From the first line to the last, output the data exactly as it stands, minus its pictures.
(SUPPLIED DATA)
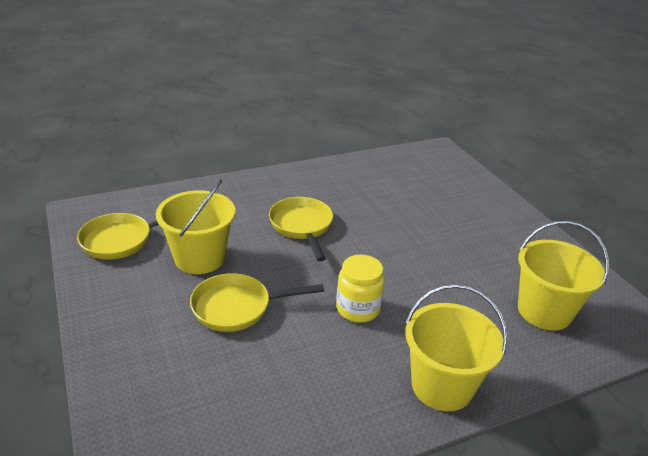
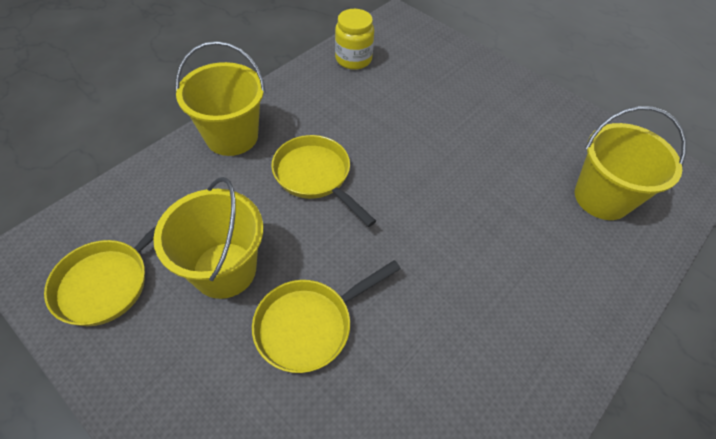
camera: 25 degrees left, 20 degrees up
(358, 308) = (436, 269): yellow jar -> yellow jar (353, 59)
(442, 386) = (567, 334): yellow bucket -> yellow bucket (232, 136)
(End SUPPLIED DATA)
§ **ANSWER AREA**
camera: 25 degrees left, 20 degrees up
(358, 308) = (436, 269): yellow jar -> yellow jar (353, 59)
(442, 386) = (567, 334): yellow bucket -> yellow bucket (232, 136)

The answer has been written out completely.